▸ **Exercise requirements**:
Only the lines from the beginning of the data below through the line containing "TR3: none ->" belong in the response, each copied exactly.
(Excerpted data Opens)
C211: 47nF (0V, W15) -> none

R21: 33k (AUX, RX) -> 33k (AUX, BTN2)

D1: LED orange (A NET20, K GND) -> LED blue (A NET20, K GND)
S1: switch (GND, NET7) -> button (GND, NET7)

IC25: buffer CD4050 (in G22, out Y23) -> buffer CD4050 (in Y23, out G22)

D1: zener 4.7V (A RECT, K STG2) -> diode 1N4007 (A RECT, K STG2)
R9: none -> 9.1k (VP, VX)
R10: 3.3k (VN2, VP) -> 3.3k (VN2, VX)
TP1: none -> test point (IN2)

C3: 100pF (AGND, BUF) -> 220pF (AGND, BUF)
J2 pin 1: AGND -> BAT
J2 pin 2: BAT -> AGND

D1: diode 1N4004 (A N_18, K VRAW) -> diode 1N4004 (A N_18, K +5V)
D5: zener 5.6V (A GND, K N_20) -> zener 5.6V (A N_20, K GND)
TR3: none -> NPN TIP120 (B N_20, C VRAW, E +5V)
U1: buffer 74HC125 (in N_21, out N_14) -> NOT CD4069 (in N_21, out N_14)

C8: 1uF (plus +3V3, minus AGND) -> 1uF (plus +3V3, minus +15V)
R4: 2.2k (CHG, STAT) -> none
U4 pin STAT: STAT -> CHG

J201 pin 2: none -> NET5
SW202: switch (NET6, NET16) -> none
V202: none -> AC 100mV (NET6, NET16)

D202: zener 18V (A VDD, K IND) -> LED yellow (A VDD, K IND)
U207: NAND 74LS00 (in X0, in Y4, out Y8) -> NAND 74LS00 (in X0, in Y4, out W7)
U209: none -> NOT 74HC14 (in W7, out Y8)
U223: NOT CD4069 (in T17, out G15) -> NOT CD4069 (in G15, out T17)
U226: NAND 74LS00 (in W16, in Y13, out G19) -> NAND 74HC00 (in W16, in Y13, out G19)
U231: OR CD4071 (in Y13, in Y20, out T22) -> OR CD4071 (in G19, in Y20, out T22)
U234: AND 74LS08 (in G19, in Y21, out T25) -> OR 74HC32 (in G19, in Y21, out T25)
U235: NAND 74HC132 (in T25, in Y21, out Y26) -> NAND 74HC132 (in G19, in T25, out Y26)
(Excerpted data Closes)
▸ **Reply**:
C211: 47nF (0V, W15) -> none

R21: 33k (AUX, RX) -> 33k (AUX, BTN2)

D1: LED orange (A NET20, K GND) -> LED blue (A NET20, K GND)
S1: switch (GND, NET7) -> button (GND, NET7)

IC25: buffer CD4050 (in G22, out Y23) -> buffer CD4050 (in Y23, out G22)

D1: zener 4.7V (A RECT, K STG2) -> diode 1N4007 (A RECT, K STG2)
R9: none -> 9.1k (VP, VX)
R10: 3.3k (VN2, VP) -> 3.3k (VN2, VX)
TP1: none -> test point (IN2)

C3: 100pF (AGND, BUF) -> 220pF (AGND, BUF)
J2 pin 1: AGND -> BAT
J2 pin 2: BAT -> AGND

D1: diode 1N4004 (A N_18, K VRAW) -> diode 1N4004 (A N_18, K +5V)
D5: zener 5.6V (A GND, K N_20) -> zener 5.6V (A N_20, K GND)
TR3: none -> NPN TIP120 (B N_20, C VRAW, E +5V)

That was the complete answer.